EXTRACTED RECORDS Block Start
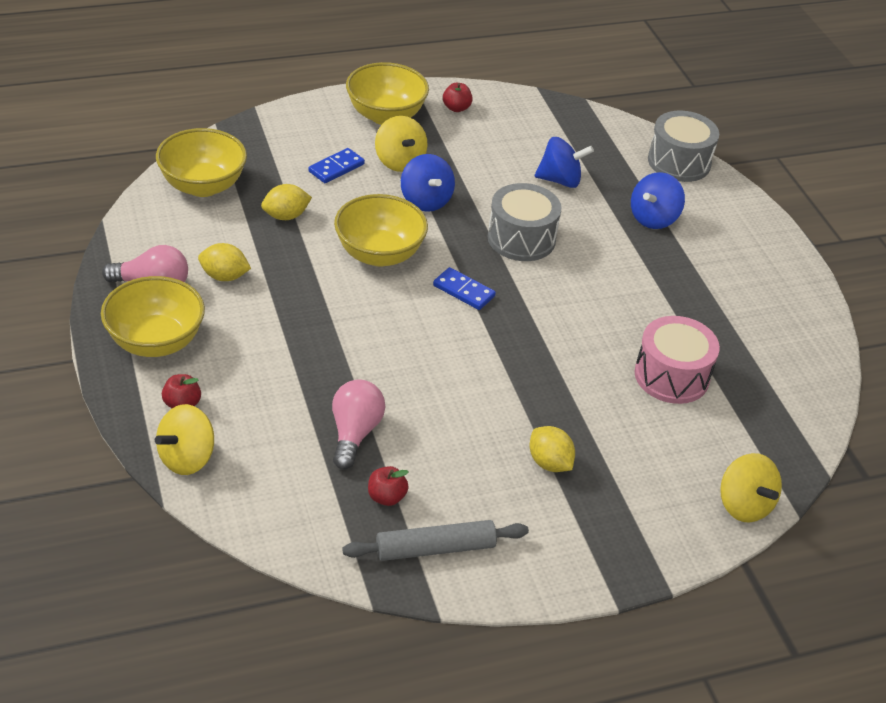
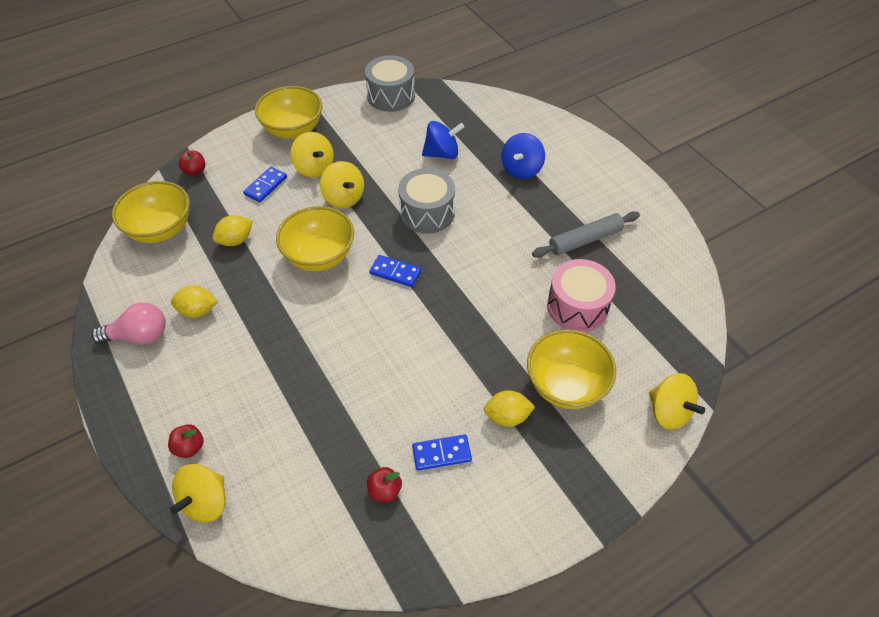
camera: 10 degrees left, 10 degrees up
(156, 341) = (153, 390): yellow bowl -> yellow bowl (565, 385)
(354, 433) = (342, 434): pink light bulb -> none
(425, 201) = (344, 198): blue spinning top -> yellow spinning top
(435, 548) = (438, 530): grey rolling pin -> grey rolling pin (585, 240)
(456, 108) = (346, 110): red apple -> red apple (195, 171)
(462, 479) = (441, 453): none -> blue domino
(549, 463) = (507, 416): yellow lemon -> yellow lemon turned 45 degrees counterclockwise
(679, 162) = (525, 116): grey drum -> grey drum (391, 96)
EXTRACTED RECORDS Block End
> [BRIEF]: Lines holding the string "degrees" must be copied out of the entries above.

> [EXERCISE RESPONSE]:
camera: 10 degrees left, 10 degrees up
(549, 463) = (507, 416): yellow lemon -> yellow lemon turned 45 degrees counterclockwise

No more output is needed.